What the task asks. Locate every line in the material below that contains the string "kern" and copy each of those lines in full.

___ Data listing ___

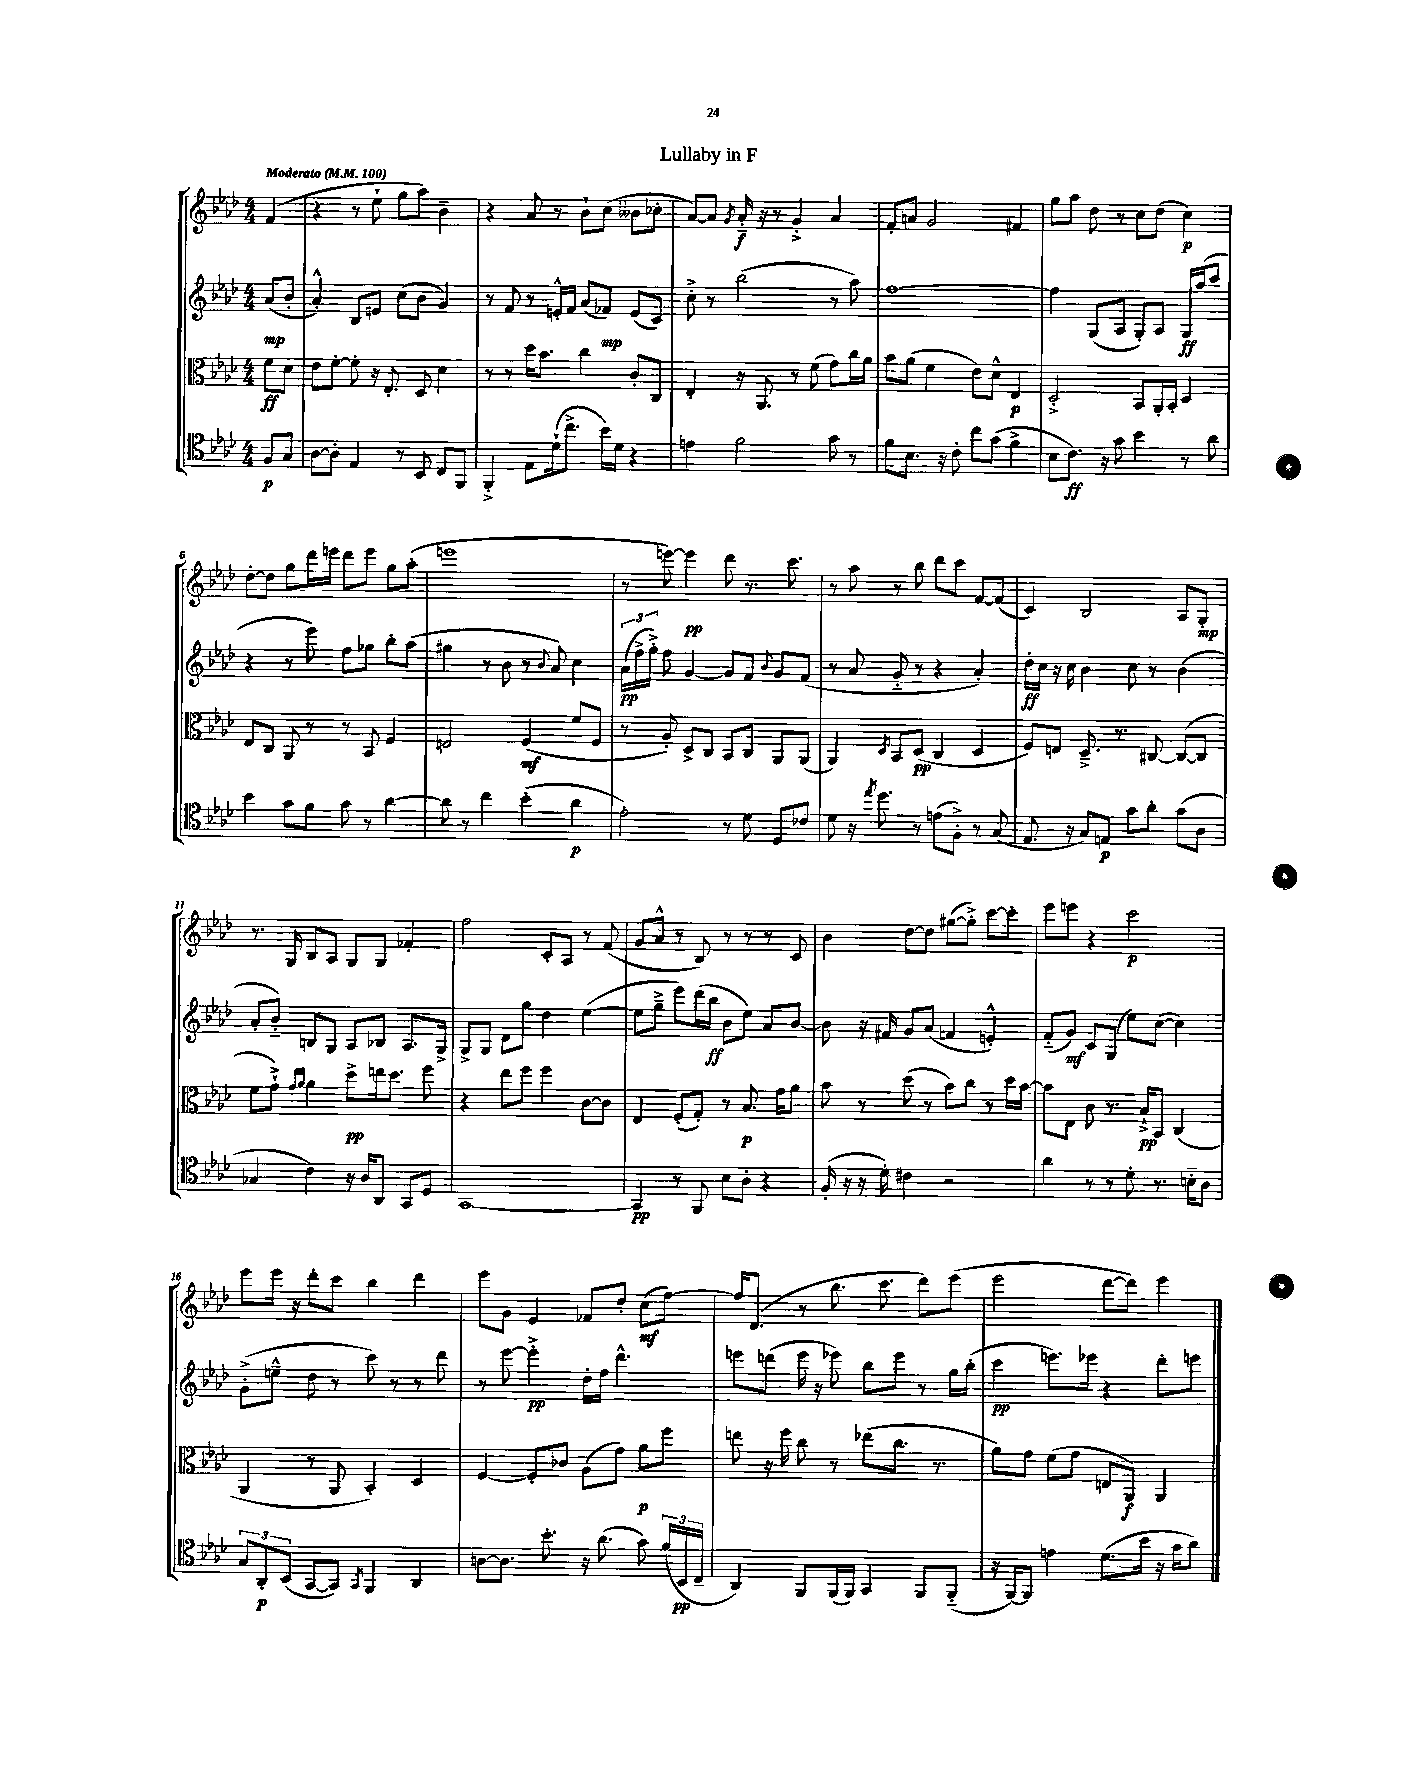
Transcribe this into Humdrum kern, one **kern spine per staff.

**kern	**kern	**kern	**kern
*staff4	*staff3	*staff2	*staff1
*clefC4	*clefC3	*clefG2	*clefG2
*k[b-e-a-d-]	*k[b-e-a-d-]	*k[b-e-a-d-]	*k[b-e-a-d-]
*M4/4	*M4/4	*M4/4	*M4/4
*MM100	*MM100	*MM100	*MM100
8F/L	8f\L	(8a-/L	(4f/
8G/J	8d-\J	8b-'/J	.
=	=	=	=
[8A-\L	8e-\L	4a-'^^/)	4r
8A-'\]J	[8f'\J	.	.
4E-/	8f'\]	8B-/L	8r
.	16r	8e/J	8ee-`\
.	8.E-'/	.	.
8r	.	(8cc\L	8gg\L
8BB-/	8D-/	8b-\J	8aa-\J)
8C/L	4d-\	4g/)	4b-~\
8FF/J	.	.	.
=	=	=	=
4FF'^/	8r	8r	4r
.	8r	8f/	.
8E-\L	16dd-\LK	8r	8a-/
.	8.b-\J	.	.
(16d-`\k	.	16e'^^/LL	8r
8.cc^\J	.	16f/JJ	.
.	4cc\	(8a-/L	8b-`\L
16b-\LL)	.	8f-/J)	(8cc\J
16d-\JJ	.	.	.
4r	8c'/L	(8e/L	8b--\L
.	8C/J	8c/J)	8cc-'\J
=	=	=	=
4e\	4E-'/	8cc'^\	[8a-/L)
.	.	8r	8a-/]J
.	.	.	8qg/
2f\	16r	(2bb-\	16a-'~/
.	8.AA-/	.	16r
.	.	.	8r
.	8r	.	4g'^/
.	(8f\	.	.
8g\	8g\L)	8r	4a-/
8r	16cc\L	8aa-\)	.
.	16a-\JJ	.	.
=	=	=	=
8f\L	8b-\L	[1ff	8f'/L
8.B-\J	(8a-\J	.	8a/J
.	4f\	.	2g/
16r	.	.	.
8c'\	.	.	.
8cc\L	8e-\L)	.	.
(8g\J	8d-^^\J	.	.
4f^\	4E-/	.	4f#/
=	=	=	=
8B-\L	2D-'^/	4ff\]	8gg\L
8.c\J)	.	.	8aa-\J
.	.	(8G/L	8dd-\
16r	.	.	.
8g\	.	8A-/J	8r
4b-\	8BB-/L	8G'/L)	8cc\L
.	16AA-'/L	8A-/J	(8dd-\J
.	16BB-'/JJ	.	.
8r	4D-/	16G/LL	4cc\)
.	.	(16aa-/J	.
8a-\	.	8ccc/J	.
=	=	=	=
4b-\	8E-/L	4r	[8dd-'\L
.	8C/J	.	8dd-\]J
8g\L	8AA-/	8r	8gg\L
8f\J	8r	8eee-\)	16ddd-\L
.	.	.	16eee\JJ
8g\	8r	8ff\L	8ddd-\L
8r	8BB-/	8gg-\J	8eee\J
[4a-\	4F/	8bb-'\L	8gg\L
.	.	(8aa-\J	(8aa-'\J
=	=	=	=
8a-\]	2E/	4gg#\	1eee
8r	.	.	.
4cc\	.	8r	.
.	.	8b-\	.
(4b-'\	(4F/	8r	.
.	.	8qqb-/	.
.	.	8a-/)	.
4a-\	8f/L	4cc\	.
.	8F/J	.	.
=	=	=	=
2e-'\)	8r	(24a-\LL	8r
.	.	24ff^\	.
.	.	24gg'^\JJ)	.
.	8A-'/)	8ff\	[8eee\)
.	8D-^/L	[4g/	4eee\]
.	8C/J	.	.
8r	8BB-/L	8g/]L	8ddd-\
8d-\	8C/J	8f/J	8.r
.	.	8qqb-/	.
8D-/L	8AA-/L	8g/L	.
.	.	.	8.ccc\
8c-/J	(8AA-/J	(8f/J	.
=	=	=	=
8d-\	4AA-/)	8r	8r
16r	.	8a-/	8aa-\
8qee-/	.	.	.
8.dd-\	.	.	.
.	8qD-/	.	.
.	8BB-/L	8g'~/	8r
8r	(8D-/J	8r	8bb-\
(8e\L	4C/	4r	8ddd-\L
8F'^\J)	.	.	8ccc\J
8r	4D-/	4a-'/)	[8f/L
(8G/	.	.	(8f/]J
=	=	=	=
8.E-/	8F/L)	16dd-'\LL	4c/)
.	.	16cc\JJ	.
.	8E/J	16r	.
16r	.	16cc\	.
8G/L)	8.D-~^/	4b-\	2B-/
8E/J	.	.	.
.	8.r	.	.
8g\L	.	8cc\	.
8a-'\J	[8C#/	8r	.
(8g\L	(8C#/_L	(4b-\	8A-/L
8A-\J	8C#/]J	.	8G'/J
=	=	=	=
4G-/	8f\L	8a-'/L	8.r
.	8g`^\J)	8b-'~/J)	.
.	.	.	16G/
.	16qqg/LL	.	.
.	16qqa-/JJ	.	.
4c\)	4a-\	8B/L	8B-/L
.	.	8G/J	8A-/J
16r	8dd-^\L	8A-/L	8G/L
16A-/LK	.	.	.
8AA-/J	16ee\k	8B-/J	8G/J
.	8.dd-\J	.	.
8GG/L	.	8.A-/L	4f-'/
8D-/J	8ff\	.	.
.	.	16G^/Jk	.
=	=	=	=
[1GG	4r	8G^/L	2ff\
.	.	8G/J	.
.	8ee-\L	8d-\L	.
.	8ff\J	8gg\J	.
.	4ff\	4dd-\	8c'/L
.	.	.	8A-/J
.	[8c\L	([4ee-\	8r
.	8c\]J	.	(8f/
=	=	=	=
4GG/]	4E-/	8ee-\]L	8g/L
.	.	8gg~^\J	8a-^^/J
8r	(8F'/L	8eee-\L)	8r
8FF/	8G'/J)	(16ddd-\L	8B-/)
.	.	16bb-\JJ	.
8B-\L	8r	8b-\L	8r
8A-'\J	8.B-/	8ee-\J)	8r
4r	.	8a-/L	8r
.	16g\LK	.	.
.	8a-\J	[8b-/J	8c/
=	=	=	=
(16F'/	8b-\	8b-\]	4b-\
16r	.	.	.
16r	8r	16r	.
16d-'\)	.	16f#/	.
4c#\	(8dd-\	8g/L	[8dd-\L
.	8r	(8a-/J	8dd-\]J
2r	8b-\L)	4f/	([8gg#\L
.	8cc\J	.	8gg#'^\]J)
.	8r	4e'^^/)	[8ccc\L
.	16dd-\LL	.	8ccc'\]J
.	[16b-\JJ	.	.
=	=	=	=
4a-\	8b-\]L	(8f'~/L	8eee-\L
.	8E-\J	8g/J)	8eee\J
8r	8c\	8c/L	4r
8r	8.r	(8G/J	.
8d-'\	.	8ee-\L)	2ccc\
.	16B-`^/LK	.	.
8.r	8BB-/J	([8cc\J	.
.	(4C/	4cc\])	.
16B'~\LK	.	.	.
8A-\J	.	.	.
=	=	=	=
12G/L	4AA-/	(8g'^\L	8eee-\L
12AA-'/	.	.	.
.	.	8ee~^^\J	16eee-\Jk
(12BB-/J	.	.	.
.	.	.	16r
[8GG/L	8r	8dd-\	8ddd-'\L
8GG/]J)	8AA-/	8r	8ccc\J
8qGG/	.	.	.
4FF/	4BB-'/)	8ccc\)	4bb-\
.	.	8r	.
4AA-/	4D-/	8r	4ddd-\
.	.	8ddd-\	.
=	=	=	=
[8A\L	[4F/	8r	8eee-\L
8.A\]J	.	[8eee-\	8g\J
.	8F'/]L	4eee-'^\]	4e-/
8.b-'\	.	.	.
.	8c-/J	.	.
16r	(8A-\L	16dd-'\LL	8f-/L
(8.a-\	.	16ff\JJ	.
.	8g\J)	4.ddd-^^\	8dd-'/J
8g\)	8a-\L	.	(8cc\L
(24f/LL	8ff\J	.	[8ff\J)
24BB-/	.	.	.
24C~/JJ	.	.	.
=	=	=	=
4AA-/)	8ee\	8eee\L	16ff/]LK
.	.	.	(8.d-/J
.	16r	(8ddd\J	.
.	16ff\	.	.
8FF/L	8cc\	16eee\	8r
.	.	16r	.
(16FF/L	8r	8eee-\)	8.bb-\
16FF/JJ)	.	.	.
4GG/	(8ee-\L	8bb-\L	.
.	.	.	8.ccc\
.	8.cc\J	8eee-\J	.
8FF/L	.	8r	8ddd-\L)
.	8.r	.	.
(8FF'~/J	.	16gg\LL	(8eee-\J
.	.	(16bb-'\JJ	.
=	=	=	=
16r	8a-\L)	4ccc\	2eee-\
[16FF/LK)	.	.	.
8FF/]J	8g\J	.	.
4e\	(8f\L	8.eee\L)	.
.	8g\J	.	.
.	.	16eee-\Jk	.
(8.d-\L	8E/L	4r	[8ddd-\L
.	8AA-/J)	.	8ddd-\]J)
16b-\Jk	.	.	.
16r	4AA-/	8ddd-'\L	4eee-\
16g\LK	.	.	.
8a-\J)	.	8eee\J	.
==	==	==	==
*-	*-	*-	*-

___

Solved problem.
Transcribe this into Humdrum kern, one **kern spine per staff.
**kern	**kern	**kern	**kern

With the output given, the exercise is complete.